- **Exercise requirements**
Of all the entries below, only the lines from the one with "building: [209,52,338,146] -> none" up to and including the one with "building: none -> [483,532,536,577]" are to be duplicated exactly.

====== Data extract ======

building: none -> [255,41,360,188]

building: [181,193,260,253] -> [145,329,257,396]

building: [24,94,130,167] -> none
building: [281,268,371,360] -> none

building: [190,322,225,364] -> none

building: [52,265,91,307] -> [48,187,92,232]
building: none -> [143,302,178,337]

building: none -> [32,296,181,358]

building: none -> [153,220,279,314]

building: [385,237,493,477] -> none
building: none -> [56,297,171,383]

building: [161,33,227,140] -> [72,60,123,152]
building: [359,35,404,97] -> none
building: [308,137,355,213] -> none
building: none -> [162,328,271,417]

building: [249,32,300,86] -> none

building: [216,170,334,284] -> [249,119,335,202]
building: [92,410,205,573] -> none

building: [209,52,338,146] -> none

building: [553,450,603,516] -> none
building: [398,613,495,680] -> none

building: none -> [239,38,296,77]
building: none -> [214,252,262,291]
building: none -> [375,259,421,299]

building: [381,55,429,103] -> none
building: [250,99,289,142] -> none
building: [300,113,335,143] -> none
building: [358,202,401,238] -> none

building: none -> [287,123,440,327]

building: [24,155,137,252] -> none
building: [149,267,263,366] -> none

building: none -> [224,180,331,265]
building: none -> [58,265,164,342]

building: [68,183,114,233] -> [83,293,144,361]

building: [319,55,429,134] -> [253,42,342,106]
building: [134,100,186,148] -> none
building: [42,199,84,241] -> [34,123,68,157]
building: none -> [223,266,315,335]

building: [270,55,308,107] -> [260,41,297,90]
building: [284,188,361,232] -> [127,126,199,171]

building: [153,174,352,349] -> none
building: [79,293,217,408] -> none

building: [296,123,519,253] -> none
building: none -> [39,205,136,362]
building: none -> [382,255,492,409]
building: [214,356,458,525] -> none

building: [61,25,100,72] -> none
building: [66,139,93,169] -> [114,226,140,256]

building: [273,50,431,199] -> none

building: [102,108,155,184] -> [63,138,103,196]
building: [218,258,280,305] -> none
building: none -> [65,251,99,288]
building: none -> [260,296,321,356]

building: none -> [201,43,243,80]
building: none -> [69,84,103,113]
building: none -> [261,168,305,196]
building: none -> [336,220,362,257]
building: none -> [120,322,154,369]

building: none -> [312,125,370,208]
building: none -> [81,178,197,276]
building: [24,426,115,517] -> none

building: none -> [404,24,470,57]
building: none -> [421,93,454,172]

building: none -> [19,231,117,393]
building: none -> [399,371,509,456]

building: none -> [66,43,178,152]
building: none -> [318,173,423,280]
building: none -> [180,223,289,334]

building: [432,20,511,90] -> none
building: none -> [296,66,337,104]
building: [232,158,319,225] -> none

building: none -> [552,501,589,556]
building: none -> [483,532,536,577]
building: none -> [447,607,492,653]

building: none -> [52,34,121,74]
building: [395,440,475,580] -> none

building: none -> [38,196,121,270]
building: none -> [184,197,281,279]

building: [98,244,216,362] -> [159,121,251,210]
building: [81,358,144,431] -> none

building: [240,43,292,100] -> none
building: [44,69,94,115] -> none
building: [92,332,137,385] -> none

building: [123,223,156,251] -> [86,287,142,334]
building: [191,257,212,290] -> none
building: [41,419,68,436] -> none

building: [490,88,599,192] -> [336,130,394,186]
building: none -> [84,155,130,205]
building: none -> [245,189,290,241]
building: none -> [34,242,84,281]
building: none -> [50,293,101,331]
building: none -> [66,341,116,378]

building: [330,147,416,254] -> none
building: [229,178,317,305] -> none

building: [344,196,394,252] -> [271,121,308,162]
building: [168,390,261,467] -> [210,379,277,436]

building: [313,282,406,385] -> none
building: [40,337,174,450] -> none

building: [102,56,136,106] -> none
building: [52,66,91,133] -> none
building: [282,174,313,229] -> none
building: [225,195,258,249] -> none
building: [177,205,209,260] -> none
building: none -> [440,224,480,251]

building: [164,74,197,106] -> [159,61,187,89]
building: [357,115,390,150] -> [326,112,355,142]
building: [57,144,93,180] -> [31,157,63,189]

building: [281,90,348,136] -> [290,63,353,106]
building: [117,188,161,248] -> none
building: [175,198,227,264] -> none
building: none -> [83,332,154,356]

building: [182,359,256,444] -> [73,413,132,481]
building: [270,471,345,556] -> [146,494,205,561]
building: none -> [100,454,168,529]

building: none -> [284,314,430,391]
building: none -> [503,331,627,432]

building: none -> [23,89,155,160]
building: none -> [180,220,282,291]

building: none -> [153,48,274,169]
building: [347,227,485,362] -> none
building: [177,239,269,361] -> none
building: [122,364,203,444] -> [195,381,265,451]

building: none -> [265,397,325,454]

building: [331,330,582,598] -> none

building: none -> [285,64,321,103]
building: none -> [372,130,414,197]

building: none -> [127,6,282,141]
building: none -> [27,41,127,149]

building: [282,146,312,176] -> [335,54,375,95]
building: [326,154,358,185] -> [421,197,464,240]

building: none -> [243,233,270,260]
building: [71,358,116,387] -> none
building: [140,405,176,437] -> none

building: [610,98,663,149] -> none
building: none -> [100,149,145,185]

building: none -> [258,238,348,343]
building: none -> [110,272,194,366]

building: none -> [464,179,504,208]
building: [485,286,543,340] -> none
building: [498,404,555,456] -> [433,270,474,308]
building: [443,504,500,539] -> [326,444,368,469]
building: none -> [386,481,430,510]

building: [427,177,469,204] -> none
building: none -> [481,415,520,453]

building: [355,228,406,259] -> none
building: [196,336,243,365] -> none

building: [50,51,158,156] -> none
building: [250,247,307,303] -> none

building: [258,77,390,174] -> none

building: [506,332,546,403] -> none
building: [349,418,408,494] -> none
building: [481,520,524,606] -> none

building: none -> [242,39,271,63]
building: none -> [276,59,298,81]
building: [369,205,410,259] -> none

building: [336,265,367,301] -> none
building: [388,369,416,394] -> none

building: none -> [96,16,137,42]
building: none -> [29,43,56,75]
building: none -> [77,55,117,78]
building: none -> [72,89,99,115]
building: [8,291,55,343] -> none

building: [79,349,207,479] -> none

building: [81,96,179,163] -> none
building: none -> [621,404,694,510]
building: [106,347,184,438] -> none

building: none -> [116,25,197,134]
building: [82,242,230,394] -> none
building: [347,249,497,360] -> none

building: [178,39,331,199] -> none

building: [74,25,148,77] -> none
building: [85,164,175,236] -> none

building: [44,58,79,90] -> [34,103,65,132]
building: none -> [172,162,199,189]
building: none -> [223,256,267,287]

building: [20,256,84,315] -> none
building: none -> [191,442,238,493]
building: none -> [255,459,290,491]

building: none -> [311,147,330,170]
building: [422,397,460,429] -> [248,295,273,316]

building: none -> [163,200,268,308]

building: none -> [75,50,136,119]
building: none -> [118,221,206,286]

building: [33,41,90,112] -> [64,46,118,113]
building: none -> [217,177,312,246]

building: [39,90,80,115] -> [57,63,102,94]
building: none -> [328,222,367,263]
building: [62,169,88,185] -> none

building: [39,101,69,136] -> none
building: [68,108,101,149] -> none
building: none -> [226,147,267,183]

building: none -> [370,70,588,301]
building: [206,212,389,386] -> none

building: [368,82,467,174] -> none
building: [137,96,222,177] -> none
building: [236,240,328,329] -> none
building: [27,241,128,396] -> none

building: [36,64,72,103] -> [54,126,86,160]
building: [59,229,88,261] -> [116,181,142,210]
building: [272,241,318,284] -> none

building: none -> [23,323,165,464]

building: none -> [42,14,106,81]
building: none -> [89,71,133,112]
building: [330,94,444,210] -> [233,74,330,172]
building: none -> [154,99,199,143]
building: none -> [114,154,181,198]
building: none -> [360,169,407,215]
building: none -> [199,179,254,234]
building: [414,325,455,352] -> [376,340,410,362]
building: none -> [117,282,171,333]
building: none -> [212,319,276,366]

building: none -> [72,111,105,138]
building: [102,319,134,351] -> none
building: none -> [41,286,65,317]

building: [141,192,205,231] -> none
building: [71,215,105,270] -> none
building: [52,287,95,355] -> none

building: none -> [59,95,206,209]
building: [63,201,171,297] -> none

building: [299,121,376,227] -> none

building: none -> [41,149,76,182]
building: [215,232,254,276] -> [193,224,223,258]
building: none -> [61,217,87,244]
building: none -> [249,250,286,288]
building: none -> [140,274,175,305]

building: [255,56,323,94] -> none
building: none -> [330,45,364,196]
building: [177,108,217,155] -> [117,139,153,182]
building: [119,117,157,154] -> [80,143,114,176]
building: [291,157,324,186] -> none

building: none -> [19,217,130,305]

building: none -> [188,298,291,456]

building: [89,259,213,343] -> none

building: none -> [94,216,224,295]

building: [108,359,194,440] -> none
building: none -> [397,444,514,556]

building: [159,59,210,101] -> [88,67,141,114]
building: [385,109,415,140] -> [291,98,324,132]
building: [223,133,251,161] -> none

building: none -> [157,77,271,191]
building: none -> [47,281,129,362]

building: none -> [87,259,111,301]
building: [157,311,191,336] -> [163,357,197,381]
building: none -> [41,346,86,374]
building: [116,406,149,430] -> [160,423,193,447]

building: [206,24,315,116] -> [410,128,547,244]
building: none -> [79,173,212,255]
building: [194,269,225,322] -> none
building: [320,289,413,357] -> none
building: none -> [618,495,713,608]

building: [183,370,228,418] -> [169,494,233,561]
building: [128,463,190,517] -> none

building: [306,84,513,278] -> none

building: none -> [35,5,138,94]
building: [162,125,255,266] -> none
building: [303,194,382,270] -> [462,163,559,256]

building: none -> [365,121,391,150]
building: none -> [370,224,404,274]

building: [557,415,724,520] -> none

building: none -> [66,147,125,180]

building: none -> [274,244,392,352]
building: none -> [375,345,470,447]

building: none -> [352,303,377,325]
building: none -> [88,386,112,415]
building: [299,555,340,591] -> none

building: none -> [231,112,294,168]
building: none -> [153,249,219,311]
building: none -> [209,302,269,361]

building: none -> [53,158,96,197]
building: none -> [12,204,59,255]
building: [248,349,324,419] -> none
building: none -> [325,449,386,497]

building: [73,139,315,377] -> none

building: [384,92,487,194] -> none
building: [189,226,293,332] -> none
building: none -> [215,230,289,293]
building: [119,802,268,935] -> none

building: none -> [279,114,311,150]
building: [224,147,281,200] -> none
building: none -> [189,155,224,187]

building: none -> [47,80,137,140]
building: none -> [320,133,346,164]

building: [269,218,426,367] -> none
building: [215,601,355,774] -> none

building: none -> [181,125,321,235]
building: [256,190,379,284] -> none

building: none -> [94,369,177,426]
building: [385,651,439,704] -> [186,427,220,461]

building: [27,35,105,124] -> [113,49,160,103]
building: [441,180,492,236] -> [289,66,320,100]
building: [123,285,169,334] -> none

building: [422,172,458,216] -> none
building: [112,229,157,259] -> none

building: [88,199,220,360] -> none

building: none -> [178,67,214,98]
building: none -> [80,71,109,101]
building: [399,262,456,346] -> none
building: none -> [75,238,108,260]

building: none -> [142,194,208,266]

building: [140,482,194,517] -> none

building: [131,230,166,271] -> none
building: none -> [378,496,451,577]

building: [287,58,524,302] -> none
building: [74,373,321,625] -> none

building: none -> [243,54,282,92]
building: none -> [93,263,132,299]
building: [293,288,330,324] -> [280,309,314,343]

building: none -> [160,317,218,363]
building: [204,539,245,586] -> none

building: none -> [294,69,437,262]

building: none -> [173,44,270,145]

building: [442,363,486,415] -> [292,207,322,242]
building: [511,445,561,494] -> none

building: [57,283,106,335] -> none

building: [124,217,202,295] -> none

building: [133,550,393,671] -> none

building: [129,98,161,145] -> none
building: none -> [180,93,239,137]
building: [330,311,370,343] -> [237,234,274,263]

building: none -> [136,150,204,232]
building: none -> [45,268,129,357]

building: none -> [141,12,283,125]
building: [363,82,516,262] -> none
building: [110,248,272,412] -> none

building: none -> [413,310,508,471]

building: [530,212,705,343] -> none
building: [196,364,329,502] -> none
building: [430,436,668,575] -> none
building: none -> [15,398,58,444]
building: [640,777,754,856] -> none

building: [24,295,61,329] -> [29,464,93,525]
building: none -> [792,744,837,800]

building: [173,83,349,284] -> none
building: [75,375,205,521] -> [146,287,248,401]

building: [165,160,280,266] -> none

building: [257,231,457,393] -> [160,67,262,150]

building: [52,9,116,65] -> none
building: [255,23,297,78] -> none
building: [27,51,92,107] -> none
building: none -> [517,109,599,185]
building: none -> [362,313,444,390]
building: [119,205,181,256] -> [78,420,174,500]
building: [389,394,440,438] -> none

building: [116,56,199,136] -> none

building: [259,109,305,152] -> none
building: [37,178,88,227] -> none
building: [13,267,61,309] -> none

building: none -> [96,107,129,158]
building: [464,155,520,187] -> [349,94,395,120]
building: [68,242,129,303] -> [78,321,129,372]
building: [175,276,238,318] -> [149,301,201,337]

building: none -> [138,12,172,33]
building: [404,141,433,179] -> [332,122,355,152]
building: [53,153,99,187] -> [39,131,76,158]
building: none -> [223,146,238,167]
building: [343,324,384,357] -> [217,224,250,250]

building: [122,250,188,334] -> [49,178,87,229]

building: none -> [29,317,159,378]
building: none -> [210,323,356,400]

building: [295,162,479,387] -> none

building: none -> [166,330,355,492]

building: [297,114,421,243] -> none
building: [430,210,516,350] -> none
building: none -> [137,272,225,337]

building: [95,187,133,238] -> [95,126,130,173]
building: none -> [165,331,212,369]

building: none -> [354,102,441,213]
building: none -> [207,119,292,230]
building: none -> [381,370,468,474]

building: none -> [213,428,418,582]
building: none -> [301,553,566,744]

======

- **Exercise output**
building: [209,52,338,146] -> none

building: [553,450,603,516] -> none
building: [398,613,495,680] -> none

building: none -> [239,38,296,77]
building: none -> [214,252,262,291]
building: none -> [375,259,421,299]

building: [381,55,429,103] -> none
building: [250,99,289,142] -> none
building: [300,113,335,143] -> none
building: [358,202,401,238] -> none

building: none -> [287,123,440,327]

building: [24,155,137,252] -> none
building: [149,267,263,366] -> none

building: none -> [224,180,331,265]
building: none -> [58,265,164,342]

building: [68,183,114,233] -> [83,293,144,361]

building: [319,55,429,134] -> [253,42,342,106]
building: [134,100,186,148] -> none
building: [42,199,84,241] -> [34,123,68,157]
building: none -> [223,266,315,335]

building: [270,55,308,107] -> [260,41,297,90]
building: [284,188,361,232] -> [127,126,199,171]

building: [153,174,352,349] -> none
building: [79,293,217,408] -> none

building: [296,123,519,253] -> none
building: none -> [39,205,136,362]
building: none -> [382,255,492,409]
building: [214,356,458,525] -> none

building: [61,25,100,72] -> none
building: [66,139,93,169] -> [114,226,140,256]

building: [273,50,431,199] -> none

building: [102,108,155,184] -> [63,138,103,196]
building: [218,258,280,305] -> none
building: none -> [65,251,99,288]
building: none -> [260,296,321,356]

building: none -> [201,43,243,80]
building: none -> [69,84,103,113]
building: none -> [261,168,305,196]
building: none -> [336,220,362,257]
building: none -> [120,322,154,369]

building: none -> [312,125,370,208]
building: none -> [81,178,197,276]
building: [24,426,115,517] -> none

building: none -> [404,24,470,57]
building: none -> [421,93,454,172]

building: none -> [19,231,117,393]
building: none -> [399,371,509,456]

building: none -> [66,43,178,152]
building: none -> [318,173,423,280]
building: none -> [180,223,289,334]

building: [432,20,511,90] -> none
building: none -> [296,66,337,104]
building: [232,158,319,225] -> none

building: none -> [552,501,589,556]
building: none -> [483,532,536,577]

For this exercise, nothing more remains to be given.